[Stored entries]
+++
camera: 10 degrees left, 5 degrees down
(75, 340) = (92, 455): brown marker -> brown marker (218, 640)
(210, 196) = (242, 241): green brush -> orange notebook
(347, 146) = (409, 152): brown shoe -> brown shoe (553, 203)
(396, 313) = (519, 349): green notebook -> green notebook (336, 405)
+++
Exercise
Check each line above for the string "notebook" and return those that contain it.

Output below
(210, 196) = (242, 241): green brush -> orange notebook
(396, 313) = (519, 349): green notebook -> green notebook (336, 405)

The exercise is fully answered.